== Segment start ==

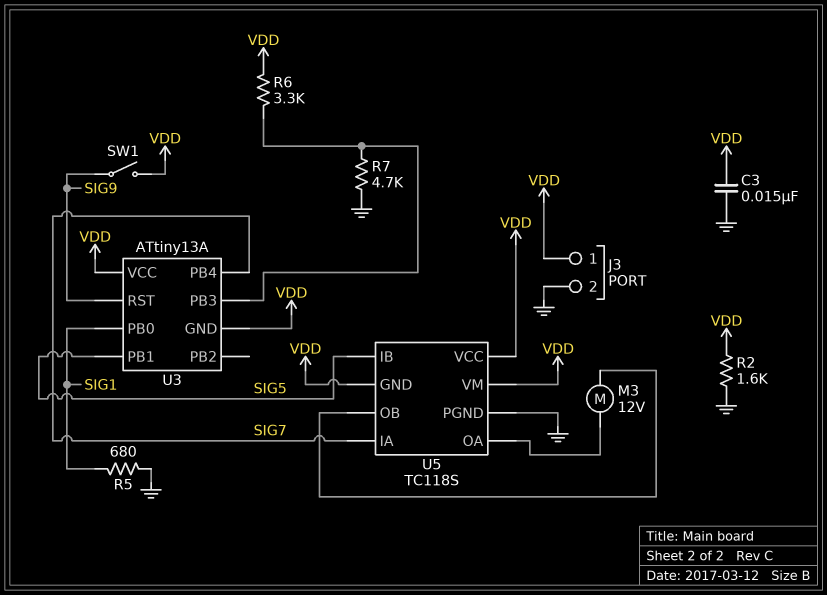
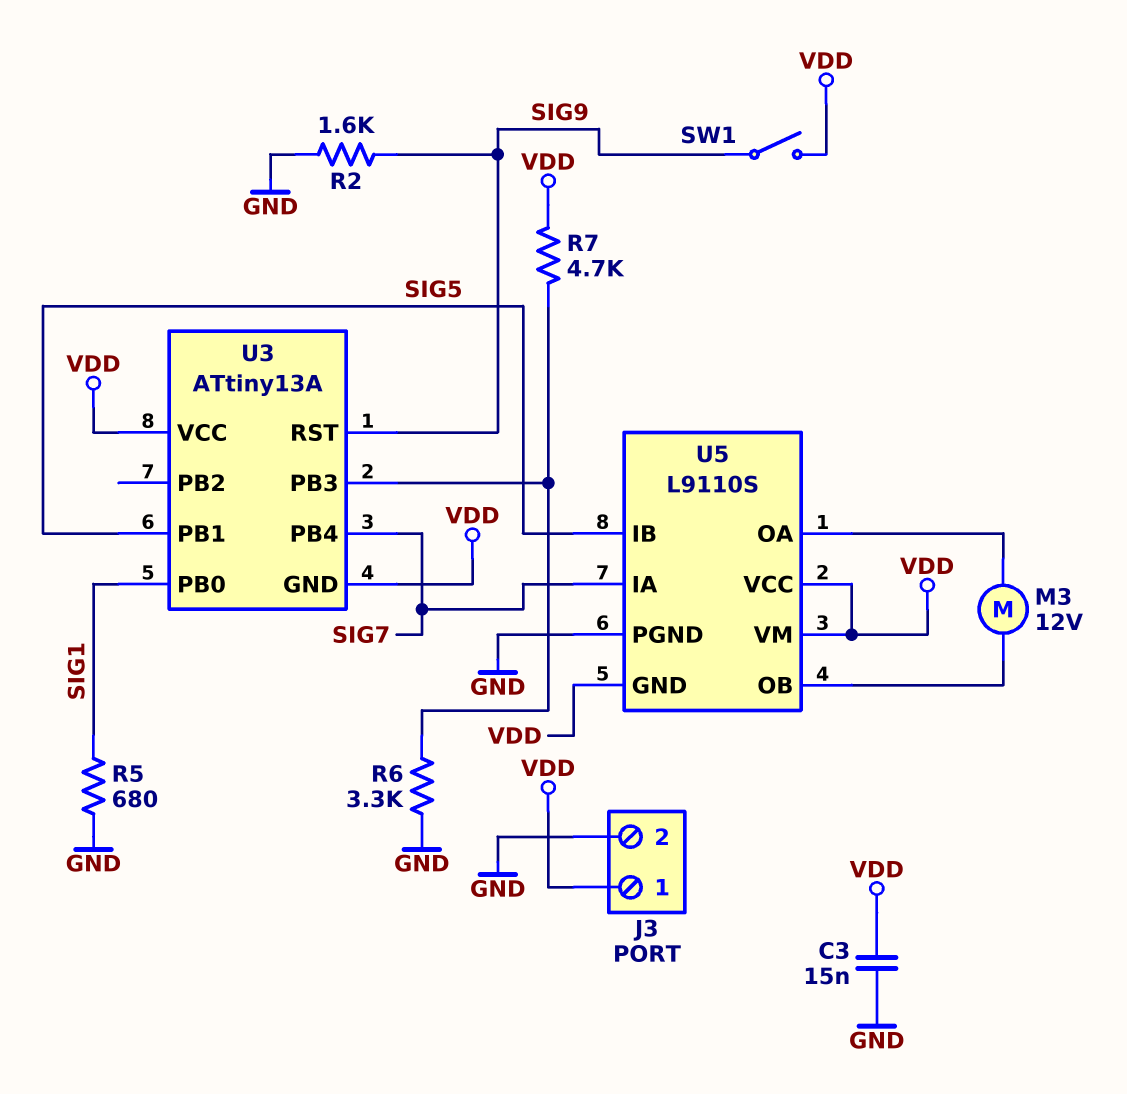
R2: 1.6k (GND, VDD) -> 1.6k (GND, SIG9)
R6: 3.3k (U3/PB3, VDD) -> 3.3k (GND, U3/PB3)
R7: 4.7k (GND, U3/PB3) -> 4.7k (U3/PB3, VDD)
U5: TC118S -> L9110S

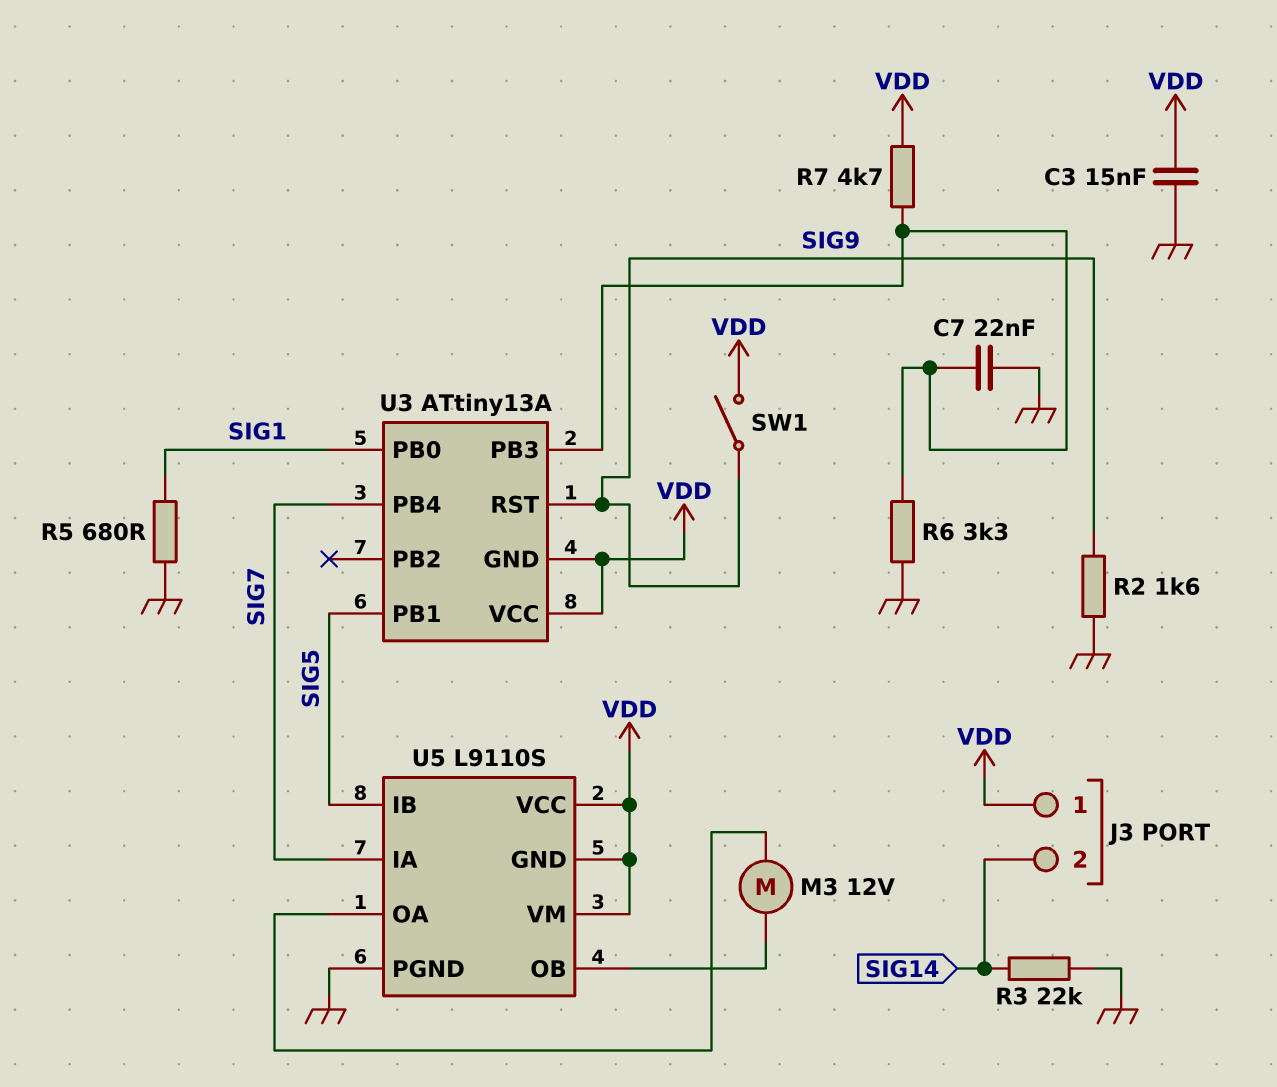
C7: none -> 22nF (GND, U3/PB3)
J3 pin 2: GND -> SIG14
R3: none -> 22k (GND, SIG14)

== Segment end ==

Work to complete: Extract every line above containing the word "none".

Response area:
C7: none -> 22nF (GND, U3/PB3)
R3: none -> 22k (GND, SIG14)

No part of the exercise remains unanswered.